◆ **Requirement**
Leaving out the pictures, output each record exactly as it stands.

◆ **Provided material**
·····
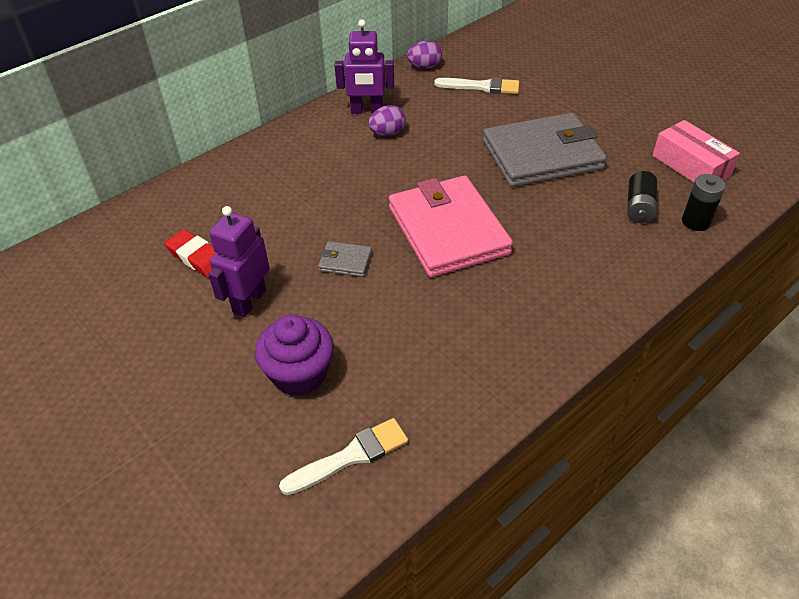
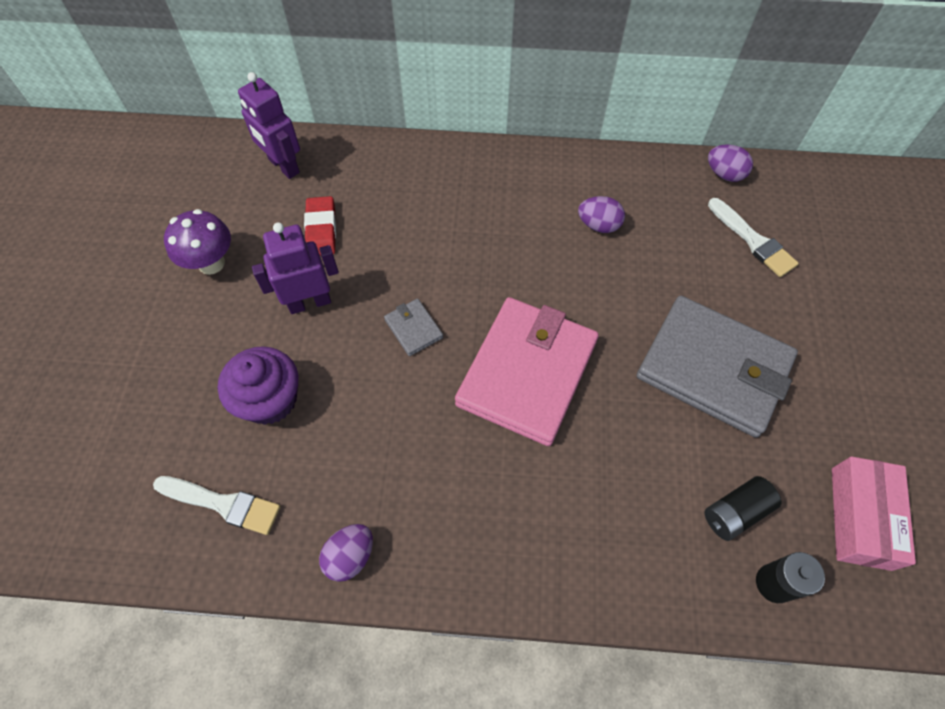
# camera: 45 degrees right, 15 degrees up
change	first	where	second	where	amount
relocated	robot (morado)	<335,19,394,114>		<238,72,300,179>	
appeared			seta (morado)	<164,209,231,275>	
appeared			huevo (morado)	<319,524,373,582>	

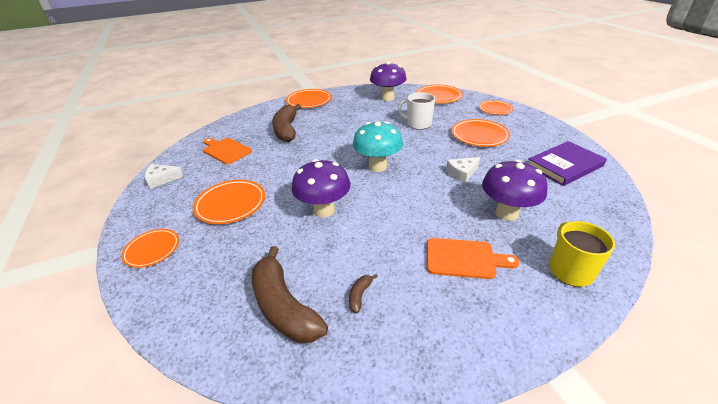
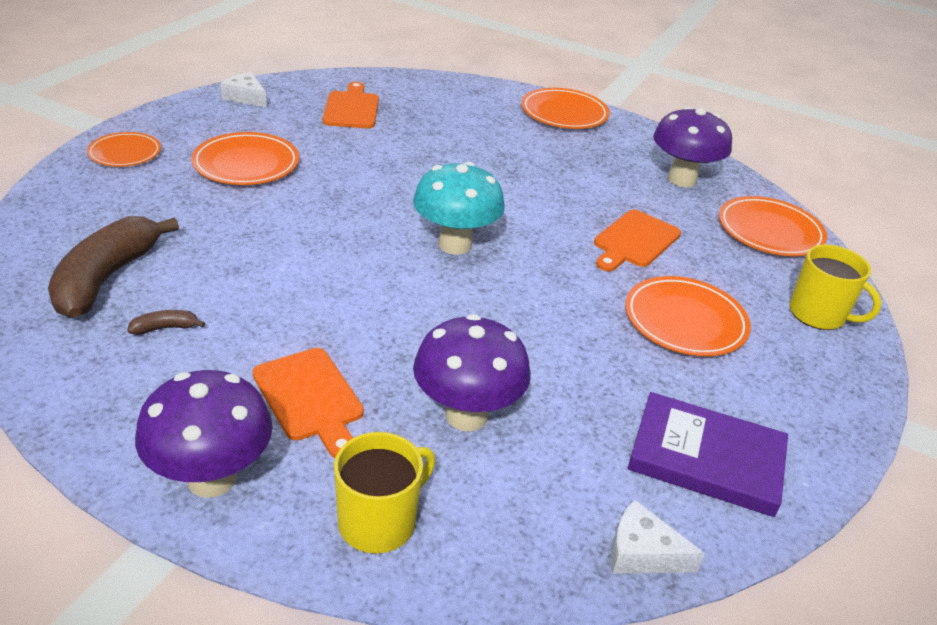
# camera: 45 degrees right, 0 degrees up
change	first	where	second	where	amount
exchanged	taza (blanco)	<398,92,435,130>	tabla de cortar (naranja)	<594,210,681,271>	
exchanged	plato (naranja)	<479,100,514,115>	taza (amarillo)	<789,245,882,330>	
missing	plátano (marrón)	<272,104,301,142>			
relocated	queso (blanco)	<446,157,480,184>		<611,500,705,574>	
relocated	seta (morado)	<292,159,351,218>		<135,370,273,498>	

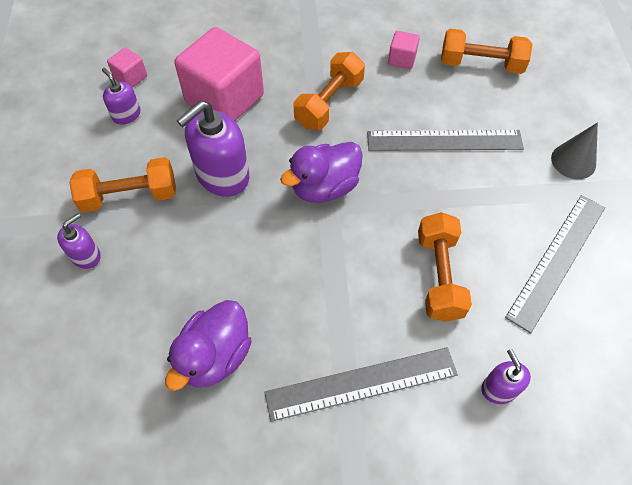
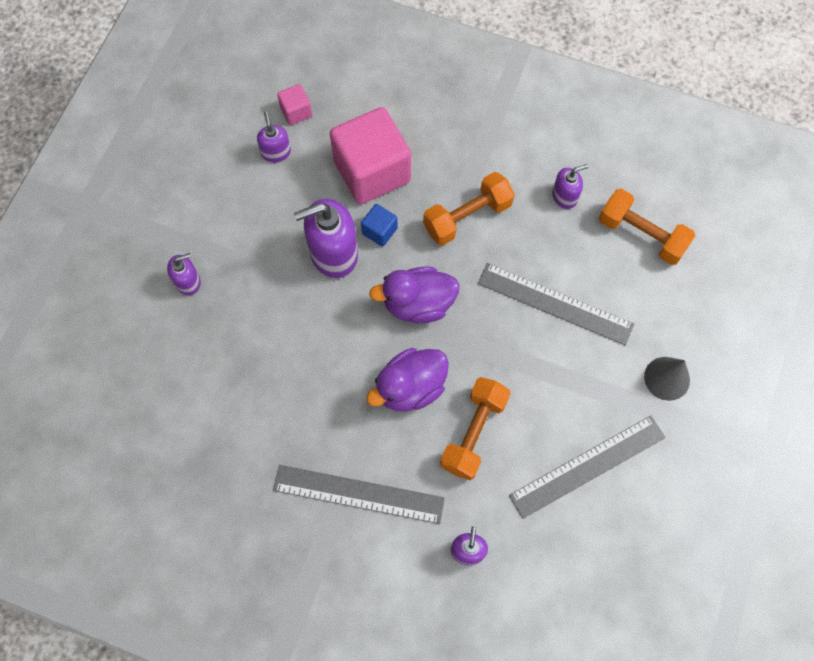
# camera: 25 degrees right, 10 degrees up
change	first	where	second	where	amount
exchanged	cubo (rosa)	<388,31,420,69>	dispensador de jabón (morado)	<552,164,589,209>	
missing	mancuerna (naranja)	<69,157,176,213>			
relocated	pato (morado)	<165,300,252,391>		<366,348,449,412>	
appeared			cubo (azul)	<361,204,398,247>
·····
◆ **Response below**
# camera: 45 degrees right, 15 degrees up
change	first	where	second	where	amount
relocated	robot (morado)	<335,19,394,114>		<238,72,300,179>	
appeared			seta (morado)	<164,209,231,275>	
appeared			huevo (morado)	<319,524,373,582>	

# camera: 45 degrees right, 0 degrees up
change	first	where	second	where	amount
exchanged	taza (blanco)	<398,92,435,130>	tabla de cortar (naranja)	<594,210,681,271>	
exchanged	plato (naranja)	<479,100,514,115>	taza (amarillo)	<789,245,882,330>	
missing	plátano (marrón)	<272,104,301,142>			
relocated	queso (blanco)	<446,157,480,184>		<611,500,705,574>	
relocated	seta (morado)	<292,159,351,218>		<135,370,273,498>	

# camera: 25 degrees right, 10 degrees up
change	first	where	second	where	amount
exchanged	cubo (rosa)	<388,31,420,69>	dispensador de jabón (morado)	<552,164,589,209>	
missing	mancuerna (naranja)	<69,157,176,213>			
relocated	pato (morado)	<165,300,252,391>		<366,348,449,412>	
appeared			cubo (azul)	<361,204,398,247>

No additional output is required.